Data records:
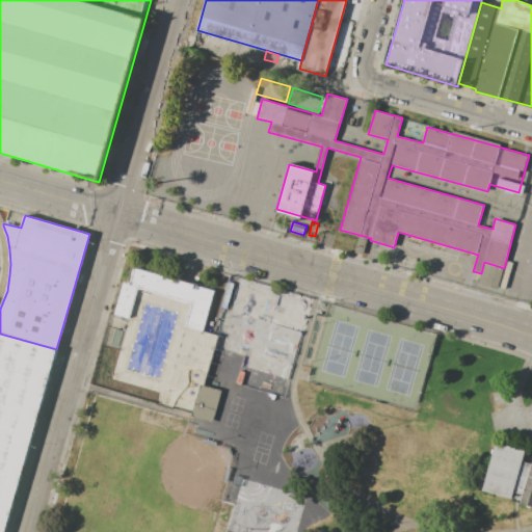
[(288,225),(286,233),(272,229),(274,222),(288,225)]
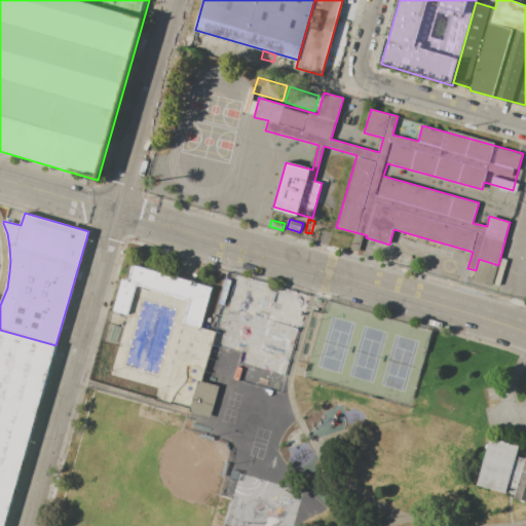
[(126,311),(135,284),(191,299),(185,320),(198,324),(209,287),(130,264),(126,279),(120,278),(112,307),(126,311)]
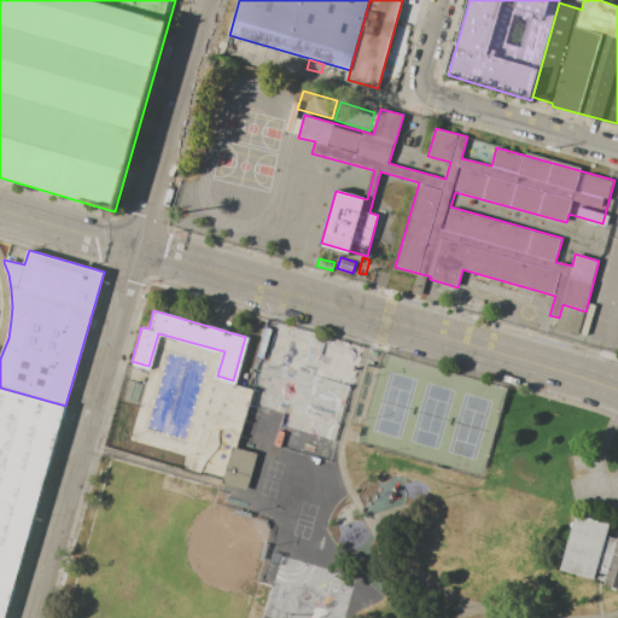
[(0,617),(0,388),(65,406),(6,617),(0,617)]
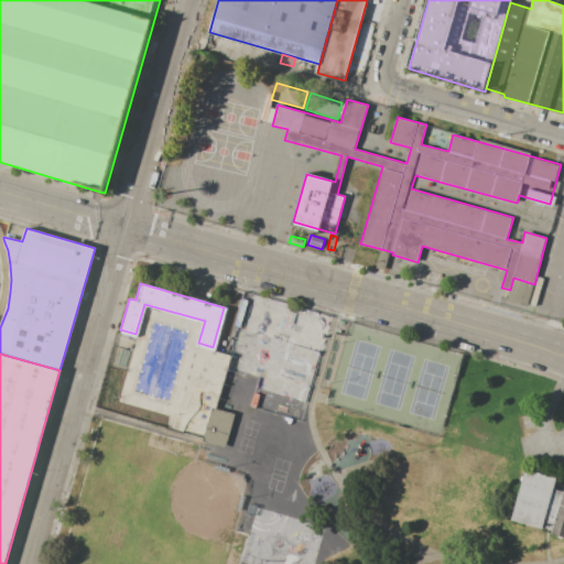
[(212,408),(202,438),(223,445),(232,414),(212,408)]
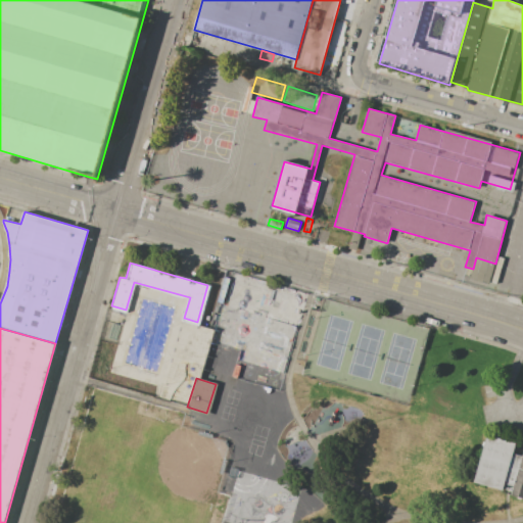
[(488,435),(517,443),(514,454),(522,456),(522,496),(513,494),(515,487),(506,485),(504,491),(475,483),(488,435)]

Problem requirements
Set down, exactly as written, each line from the one that contains "[(0,617),(0,388),(65,406),(6,617),(0,617)]" to the last line of the records, but none of the pictures.

Exercise response
[(0,617),(0,388),(65,406),(6,617),(0,617)]
[(212,408),(202,438),(223,445),(232,414),(212,408)]
[(488,435),(517,443),(514,454),(522,456),(522,496),(513,494),(515,487),(506,485),(504,491),(475,483),(488,435)]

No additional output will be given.